■ TASK BRIEF ■
Report every line of the data that includes "parking".

(Aerial scene parsing data)
>>>
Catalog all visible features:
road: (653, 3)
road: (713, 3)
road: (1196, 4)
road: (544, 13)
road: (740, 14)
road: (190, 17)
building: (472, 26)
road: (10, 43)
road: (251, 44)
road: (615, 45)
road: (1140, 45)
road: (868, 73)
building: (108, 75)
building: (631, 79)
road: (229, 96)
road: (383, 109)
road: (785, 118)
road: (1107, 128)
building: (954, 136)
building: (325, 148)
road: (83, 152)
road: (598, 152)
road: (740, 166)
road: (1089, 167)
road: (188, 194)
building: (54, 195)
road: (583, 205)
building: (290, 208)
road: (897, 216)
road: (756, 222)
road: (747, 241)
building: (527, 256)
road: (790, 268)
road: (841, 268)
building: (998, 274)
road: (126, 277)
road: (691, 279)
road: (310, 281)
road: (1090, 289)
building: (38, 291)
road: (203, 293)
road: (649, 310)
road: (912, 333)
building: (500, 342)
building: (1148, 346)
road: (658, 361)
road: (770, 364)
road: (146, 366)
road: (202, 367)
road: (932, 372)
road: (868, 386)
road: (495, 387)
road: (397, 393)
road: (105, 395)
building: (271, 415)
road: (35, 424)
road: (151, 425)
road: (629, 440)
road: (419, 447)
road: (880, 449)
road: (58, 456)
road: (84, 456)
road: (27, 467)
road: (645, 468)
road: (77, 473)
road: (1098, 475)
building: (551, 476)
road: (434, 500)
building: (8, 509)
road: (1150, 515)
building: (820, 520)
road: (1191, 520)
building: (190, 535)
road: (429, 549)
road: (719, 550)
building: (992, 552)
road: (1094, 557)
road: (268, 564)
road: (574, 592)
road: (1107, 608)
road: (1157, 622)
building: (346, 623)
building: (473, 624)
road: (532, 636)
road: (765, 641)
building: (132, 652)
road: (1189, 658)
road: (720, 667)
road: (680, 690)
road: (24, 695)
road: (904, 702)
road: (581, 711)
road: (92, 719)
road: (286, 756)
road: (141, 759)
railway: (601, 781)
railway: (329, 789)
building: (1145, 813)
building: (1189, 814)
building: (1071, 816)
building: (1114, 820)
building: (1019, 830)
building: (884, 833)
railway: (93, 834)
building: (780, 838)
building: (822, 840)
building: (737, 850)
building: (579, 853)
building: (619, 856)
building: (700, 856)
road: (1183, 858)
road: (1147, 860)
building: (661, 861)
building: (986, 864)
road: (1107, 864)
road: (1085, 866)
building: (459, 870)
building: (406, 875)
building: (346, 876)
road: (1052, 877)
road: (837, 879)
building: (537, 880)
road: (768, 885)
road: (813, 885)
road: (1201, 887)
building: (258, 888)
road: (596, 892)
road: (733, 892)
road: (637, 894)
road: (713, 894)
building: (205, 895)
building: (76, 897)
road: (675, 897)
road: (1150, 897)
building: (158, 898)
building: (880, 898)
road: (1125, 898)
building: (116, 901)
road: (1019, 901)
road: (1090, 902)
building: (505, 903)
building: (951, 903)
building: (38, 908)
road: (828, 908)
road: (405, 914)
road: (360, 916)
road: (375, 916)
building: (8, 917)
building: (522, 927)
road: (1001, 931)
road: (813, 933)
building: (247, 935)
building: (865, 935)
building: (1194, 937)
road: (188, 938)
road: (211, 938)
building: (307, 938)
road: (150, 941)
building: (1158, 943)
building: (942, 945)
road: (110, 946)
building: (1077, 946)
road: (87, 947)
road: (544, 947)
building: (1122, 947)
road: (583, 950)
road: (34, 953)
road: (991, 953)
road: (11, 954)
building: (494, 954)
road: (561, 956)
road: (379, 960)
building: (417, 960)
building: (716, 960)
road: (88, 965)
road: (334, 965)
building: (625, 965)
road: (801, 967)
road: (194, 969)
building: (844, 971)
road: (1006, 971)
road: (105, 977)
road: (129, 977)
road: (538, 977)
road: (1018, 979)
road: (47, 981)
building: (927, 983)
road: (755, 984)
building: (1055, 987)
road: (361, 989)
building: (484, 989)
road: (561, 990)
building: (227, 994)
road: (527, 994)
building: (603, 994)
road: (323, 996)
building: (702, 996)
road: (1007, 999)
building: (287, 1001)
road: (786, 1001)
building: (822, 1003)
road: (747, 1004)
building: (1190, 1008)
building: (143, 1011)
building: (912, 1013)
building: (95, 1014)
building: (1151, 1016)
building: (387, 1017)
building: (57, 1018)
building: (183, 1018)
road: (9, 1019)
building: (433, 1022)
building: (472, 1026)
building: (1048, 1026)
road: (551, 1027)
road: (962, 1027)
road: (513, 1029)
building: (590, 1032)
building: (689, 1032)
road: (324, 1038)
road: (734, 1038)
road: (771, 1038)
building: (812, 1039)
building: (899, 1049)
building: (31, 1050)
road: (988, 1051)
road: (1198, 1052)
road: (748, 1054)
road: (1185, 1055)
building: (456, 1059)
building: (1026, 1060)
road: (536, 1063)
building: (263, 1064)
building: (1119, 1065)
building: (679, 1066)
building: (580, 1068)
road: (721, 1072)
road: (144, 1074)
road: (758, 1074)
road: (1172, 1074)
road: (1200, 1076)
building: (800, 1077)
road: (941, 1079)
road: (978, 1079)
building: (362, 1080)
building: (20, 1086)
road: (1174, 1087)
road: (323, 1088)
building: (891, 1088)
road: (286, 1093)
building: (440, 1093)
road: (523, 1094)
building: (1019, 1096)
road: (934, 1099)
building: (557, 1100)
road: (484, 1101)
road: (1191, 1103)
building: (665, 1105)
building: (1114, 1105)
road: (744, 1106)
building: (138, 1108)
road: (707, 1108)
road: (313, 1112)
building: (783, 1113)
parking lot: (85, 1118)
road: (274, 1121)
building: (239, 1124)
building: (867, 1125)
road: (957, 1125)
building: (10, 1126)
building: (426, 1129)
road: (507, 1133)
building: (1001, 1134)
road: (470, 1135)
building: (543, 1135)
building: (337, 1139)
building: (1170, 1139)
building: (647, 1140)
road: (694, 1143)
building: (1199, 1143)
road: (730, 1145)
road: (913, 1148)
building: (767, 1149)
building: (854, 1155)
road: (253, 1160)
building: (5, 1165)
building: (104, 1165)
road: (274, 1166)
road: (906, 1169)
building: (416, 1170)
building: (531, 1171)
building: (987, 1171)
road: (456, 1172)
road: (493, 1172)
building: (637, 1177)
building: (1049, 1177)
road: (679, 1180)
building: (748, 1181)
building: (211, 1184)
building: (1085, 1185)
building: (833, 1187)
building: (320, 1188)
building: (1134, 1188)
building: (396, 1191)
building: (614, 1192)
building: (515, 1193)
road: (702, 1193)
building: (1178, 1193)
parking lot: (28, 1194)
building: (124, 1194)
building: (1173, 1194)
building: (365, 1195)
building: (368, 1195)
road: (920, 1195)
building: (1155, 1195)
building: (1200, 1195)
<<<
■ EXERCISE RESPONSE ■
parking lot: (85, 1118)
parking lot: (28, 1194)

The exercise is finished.